══ RECORD EXCERPTS

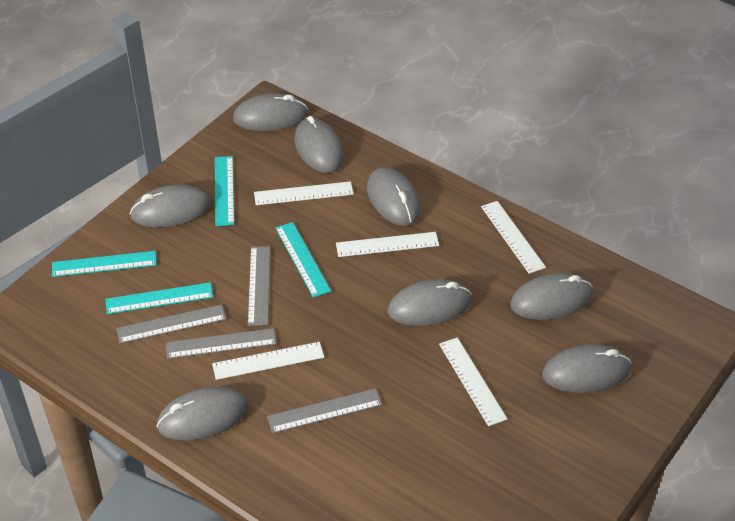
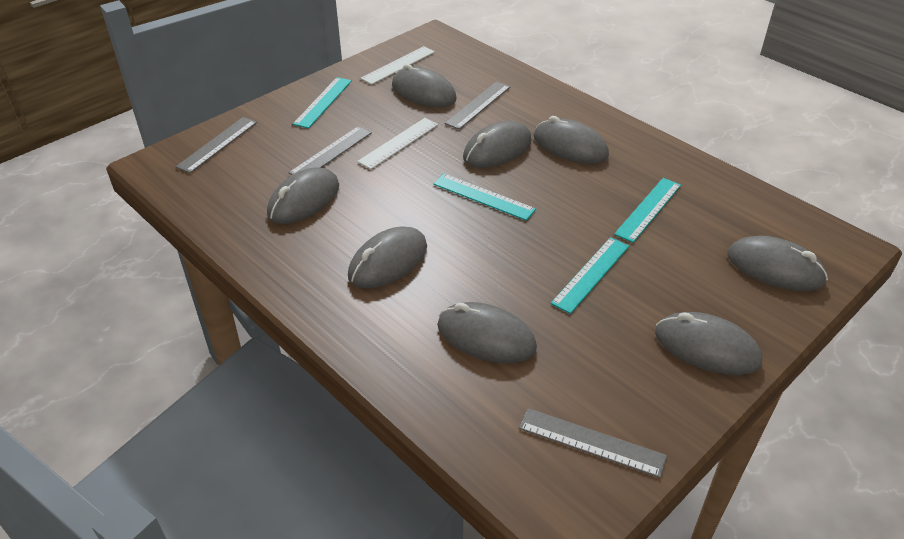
white ruler: 5 -> 2

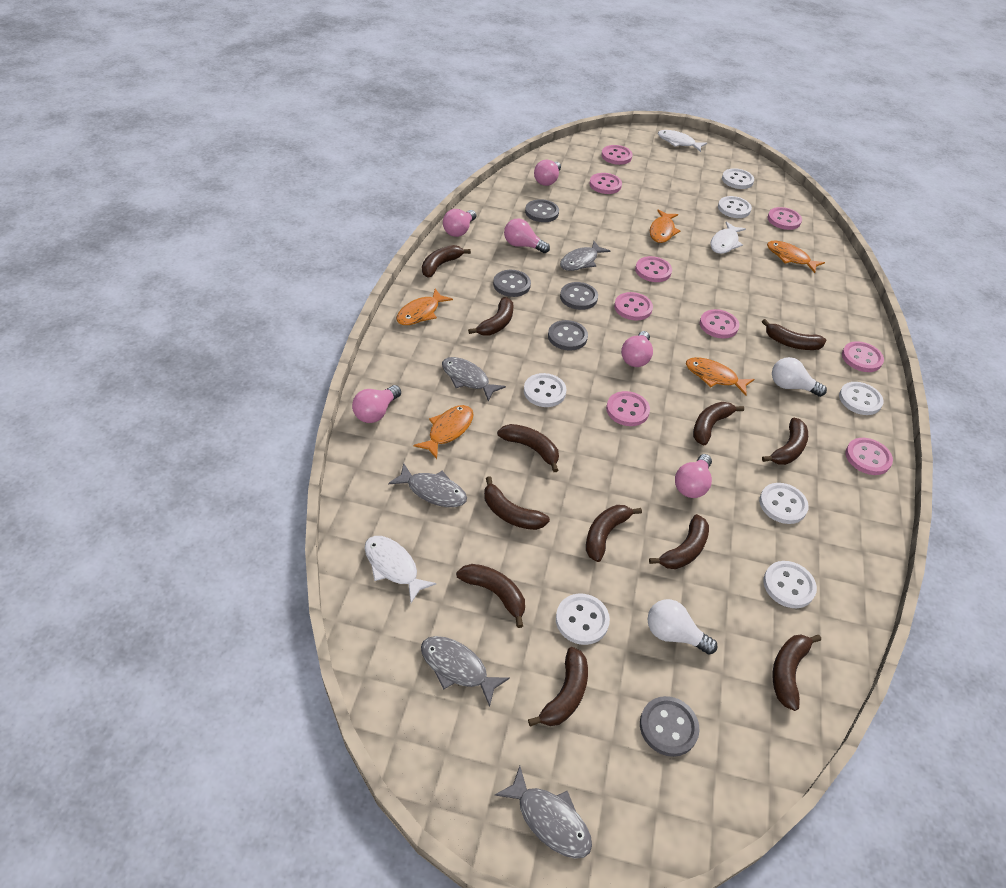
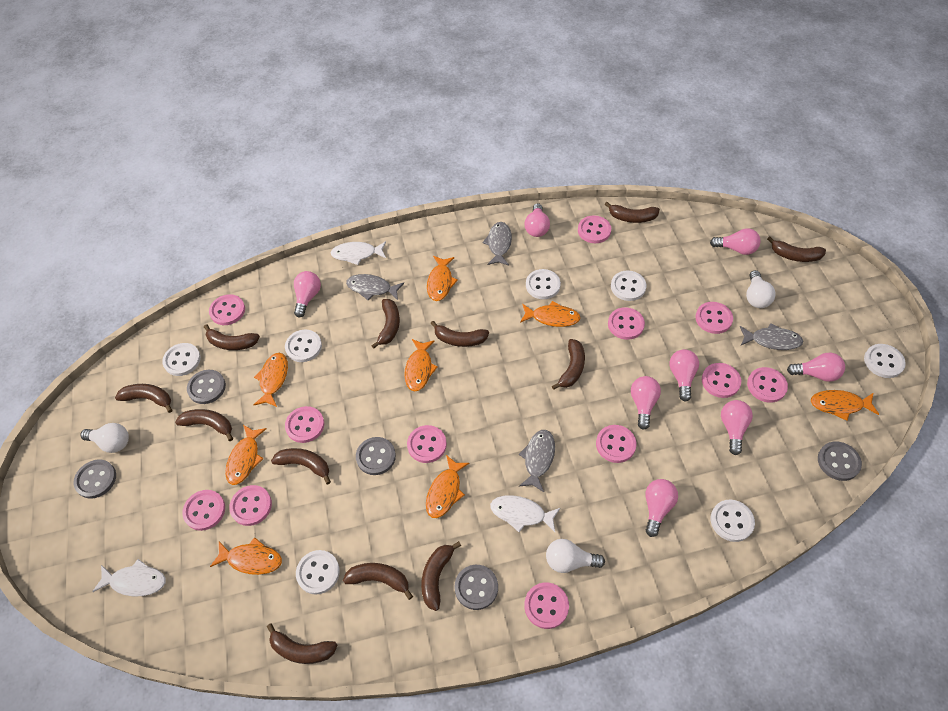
grey fish: 5 -> 4
orange fish: 5 -> 8
pink button: 9 -> 12
pink light bulb: 6 -> 8
white light bulb: 2 -> 3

════

» TASK ITEM: Sift through the material above and copy the lines that contain the word "light".

» ANSWER SECTION:
pink light bulb: 6 -> 8
white light bulb: 2 -> 3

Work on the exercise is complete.